◆ **REQUIRED WORK**:
Which of the lines below contain the string "MCLR"? Copy each one.
= Beginning of Section =
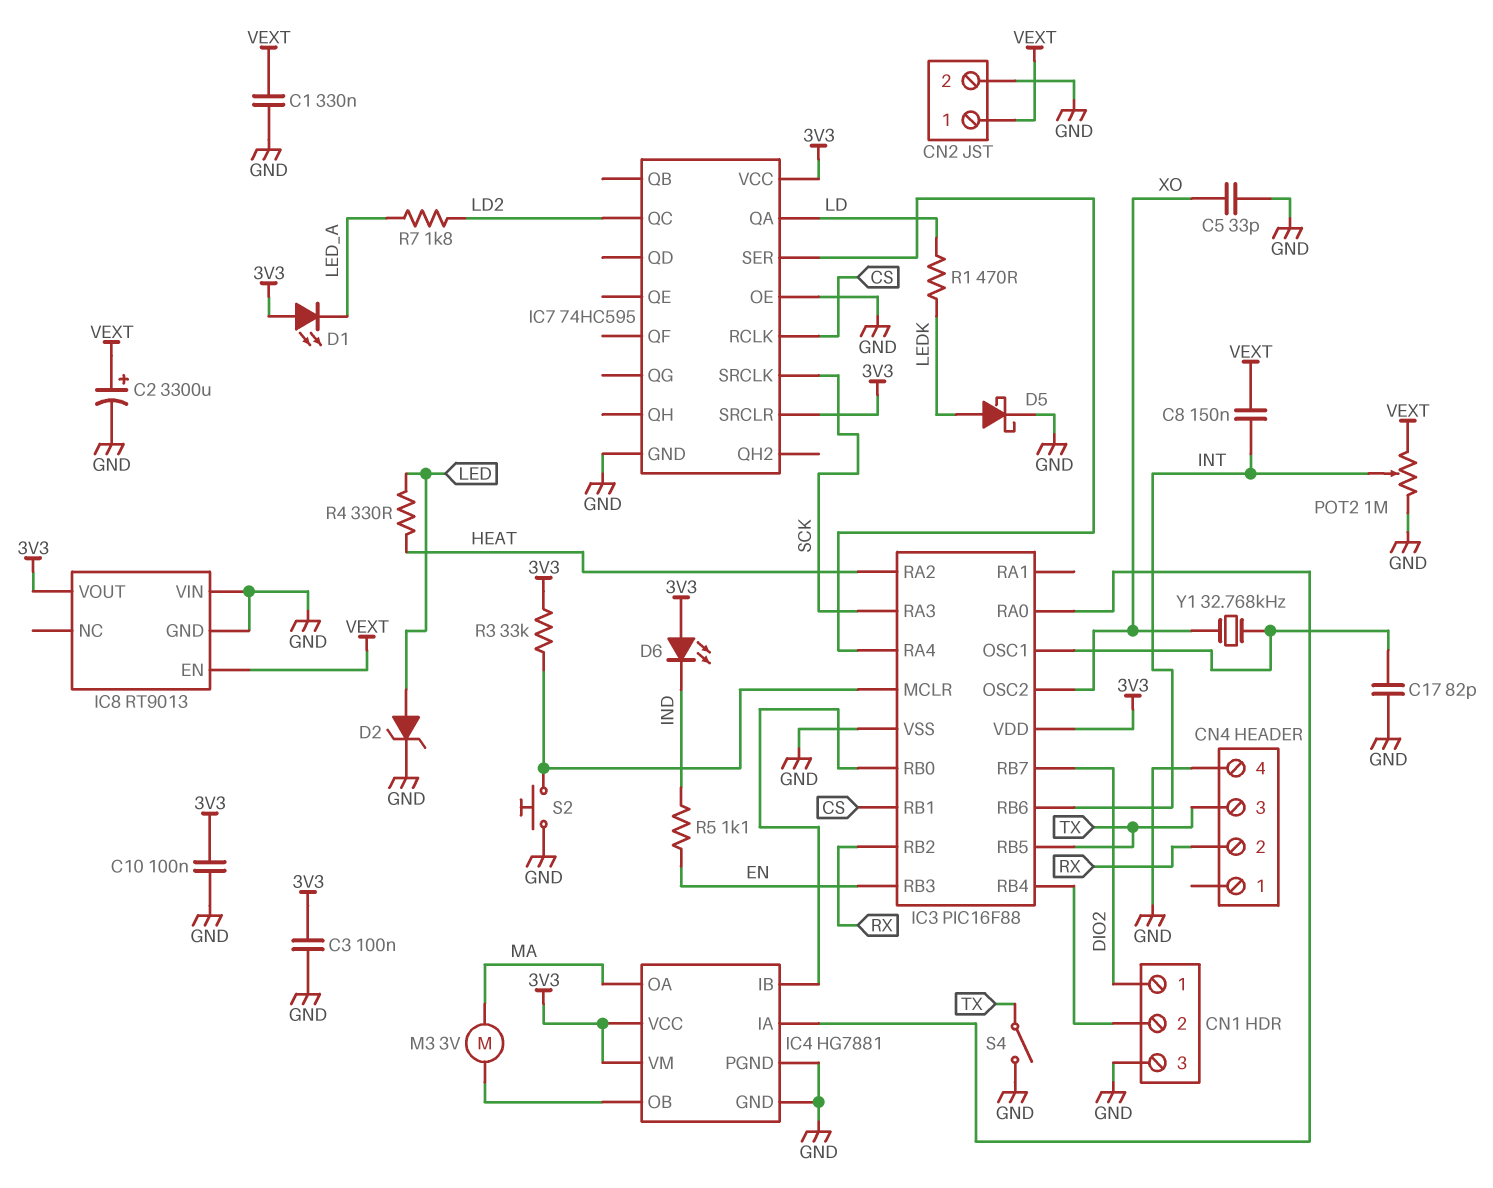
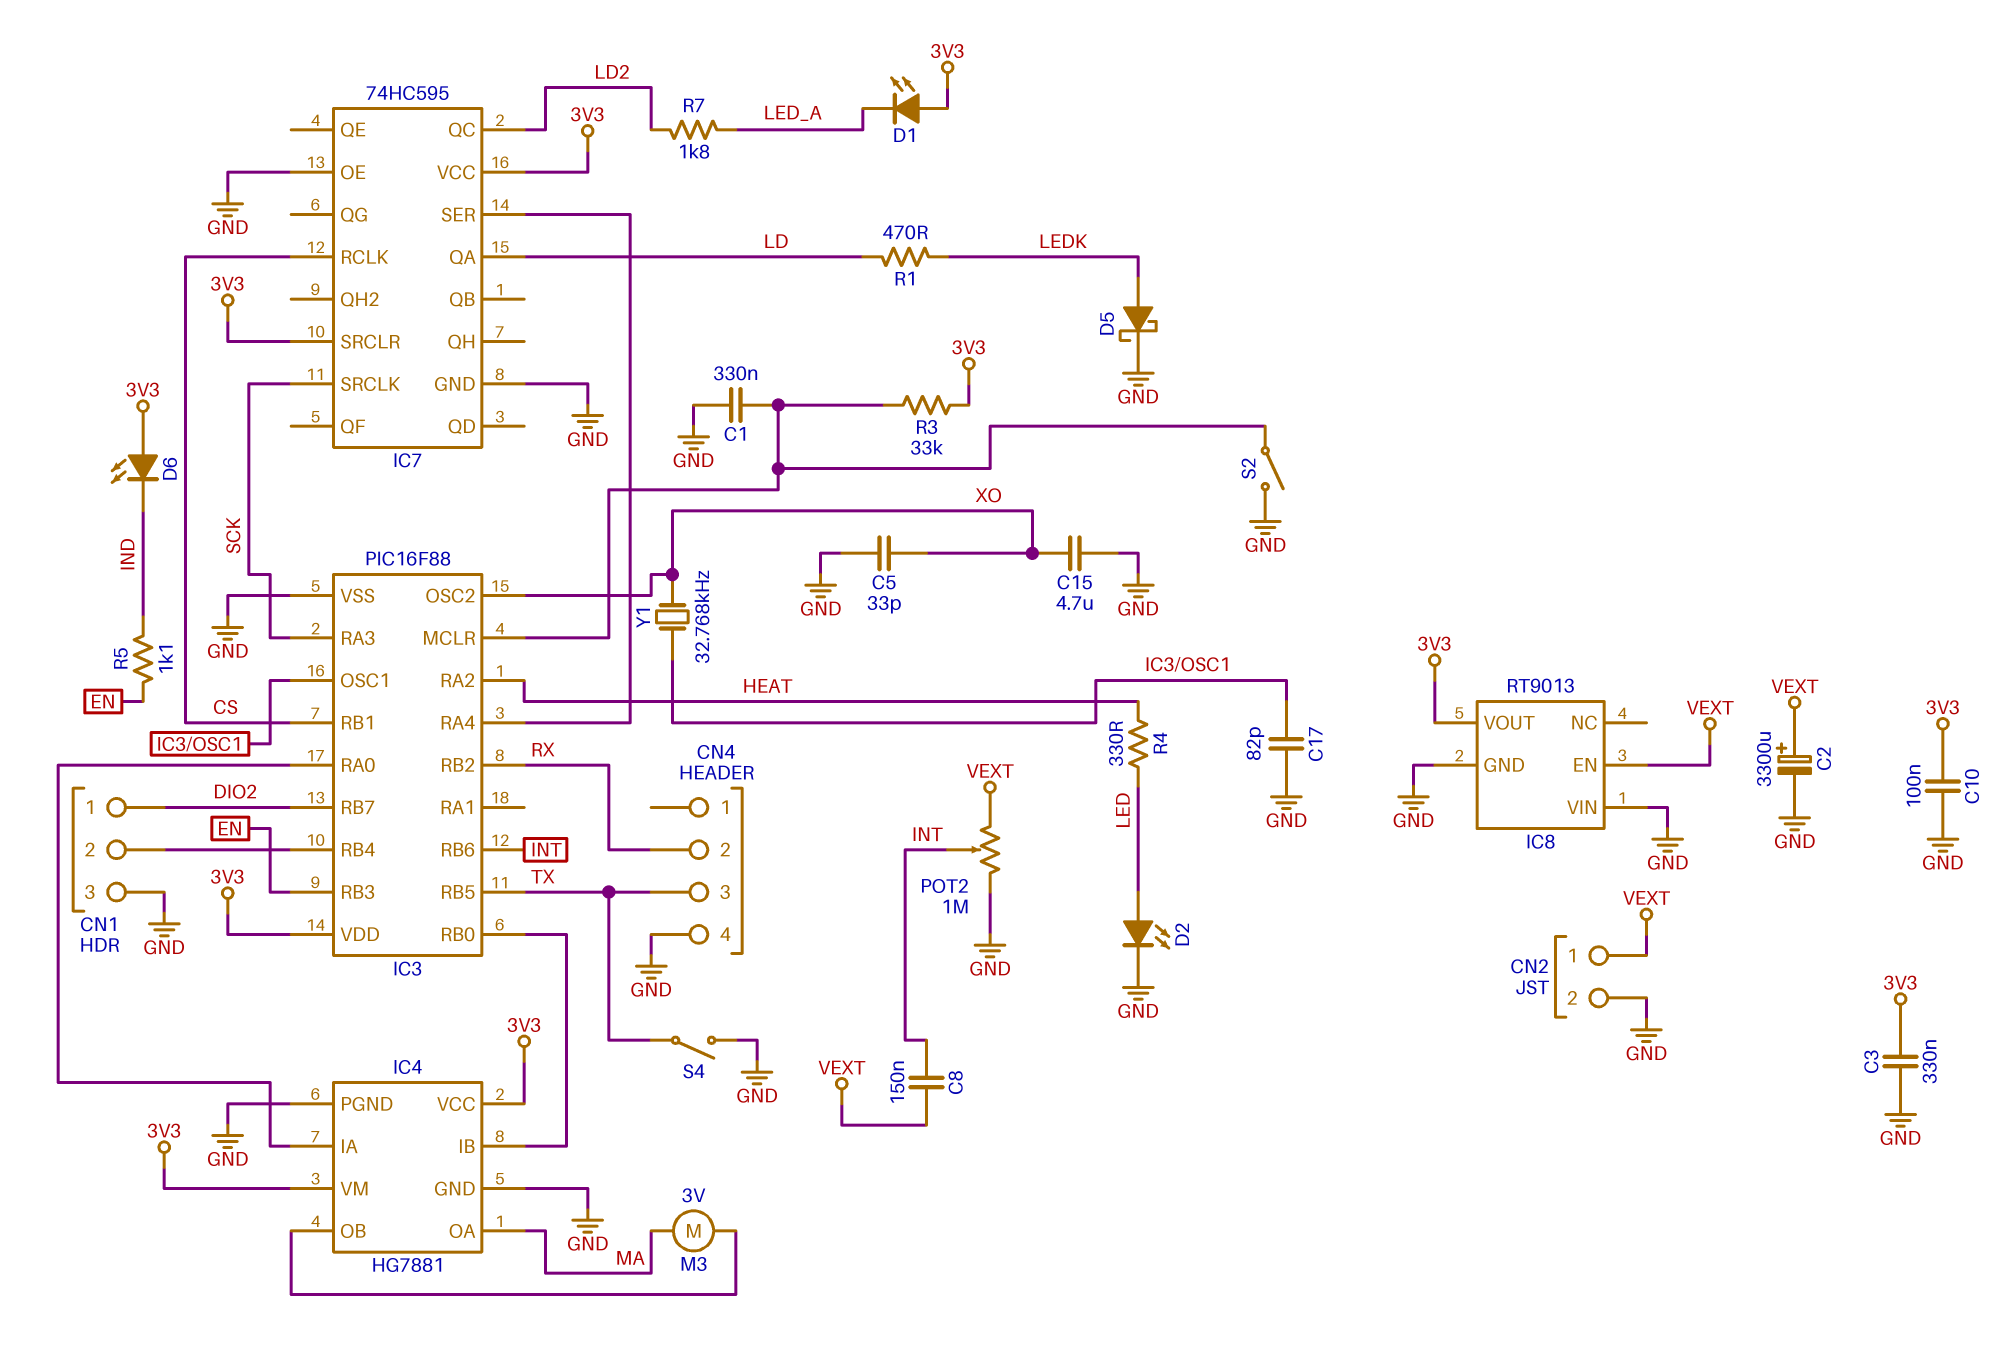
C1: 330nF (GND, VEXT) -> 330nF (GND, IC3/MCLR)
C3: 100nF (3V3, GND) -> 330nF (3V3, GND)
C15: none -> 4.7uF (GND, XO)
D2: zener (A LED, K GND) -> LED (A LED, K GND)
S2: button (GND, IC3/MCLR) -> switch (GND, IC3/MCLR)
= End of Section =
◆ **OUTPUT**:
C1: 330nF (GND, VEXT) -> 330nF (GND, IC3/MCLR)
S2: button (GND, IC3/MCLR) -> switch (GND, IC3/MCLR)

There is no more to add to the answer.